#### YOUR ASSIGNMENT
Every line of the data that includes "turquoise" should be copied out.

[Object correspondence data]
<<<<
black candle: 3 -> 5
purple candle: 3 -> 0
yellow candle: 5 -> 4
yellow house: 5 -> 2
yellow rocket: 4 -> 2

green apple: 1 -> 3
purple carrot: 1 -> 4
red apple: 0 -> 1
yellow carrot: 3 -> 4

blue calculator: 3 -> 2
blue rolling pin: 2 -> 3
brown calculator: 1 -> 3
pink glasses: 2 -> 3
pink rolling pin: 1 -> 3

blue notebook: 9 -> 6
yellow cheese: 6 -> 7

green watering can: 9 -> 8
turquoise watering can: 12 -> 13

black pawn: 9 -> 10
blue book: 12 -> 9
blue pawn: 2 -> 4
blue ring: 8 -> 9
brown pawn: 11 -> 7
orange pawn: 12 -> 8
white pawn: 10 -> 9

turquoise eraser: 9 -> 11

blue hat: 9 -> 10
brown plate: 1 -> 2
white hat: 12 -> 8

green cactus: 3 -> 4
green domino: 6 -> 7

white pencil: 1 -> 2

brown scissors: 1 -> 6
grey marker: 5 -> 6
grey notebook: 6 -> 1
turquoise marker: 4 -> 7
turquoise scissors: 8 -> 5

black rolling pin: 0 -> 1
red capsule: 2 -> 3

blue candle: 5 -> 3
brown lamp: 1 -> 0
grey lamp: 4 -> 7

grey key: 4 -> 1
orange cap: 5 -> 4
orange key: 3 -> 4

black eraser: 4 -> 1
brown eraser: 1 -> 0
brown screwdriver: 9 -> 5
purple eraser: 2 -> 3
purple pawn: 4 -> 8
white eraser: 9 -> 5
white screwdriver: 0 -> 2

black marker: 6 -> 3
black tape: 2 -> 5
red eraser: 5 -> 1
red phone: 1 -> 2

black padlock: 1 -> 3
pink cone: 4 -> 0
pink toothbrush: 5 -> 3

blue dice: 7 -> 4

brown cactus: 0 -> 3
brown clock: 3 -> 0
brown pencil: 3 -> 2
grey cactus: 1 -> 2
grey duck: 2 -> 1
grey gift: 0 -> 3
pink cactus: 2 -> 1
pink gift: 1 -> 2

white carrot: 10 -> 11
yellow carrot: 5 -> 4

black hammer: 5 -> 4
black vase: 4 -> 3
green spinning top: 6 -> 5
>>>>
#### SOLUTION TO THE EXERCISE
turquoise watering can: 12 -> 13
turquoise eraser: 9 -> 11
turquoise marker: 4 -> 7
turquoise scissors: 8 -> 5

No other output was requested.